> TASK GOAL
Within the records, say how many lines include the word "white"; the answer should be the number and no more.

> SOURCE MATERIAL
****************

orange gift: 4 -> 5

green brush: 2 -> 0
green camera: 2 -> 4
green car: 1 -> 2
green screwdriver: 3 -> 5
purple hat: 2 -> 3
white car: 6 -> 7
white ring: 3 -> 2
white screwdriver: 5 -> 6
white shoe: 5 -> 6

****************

> SOLUTION
4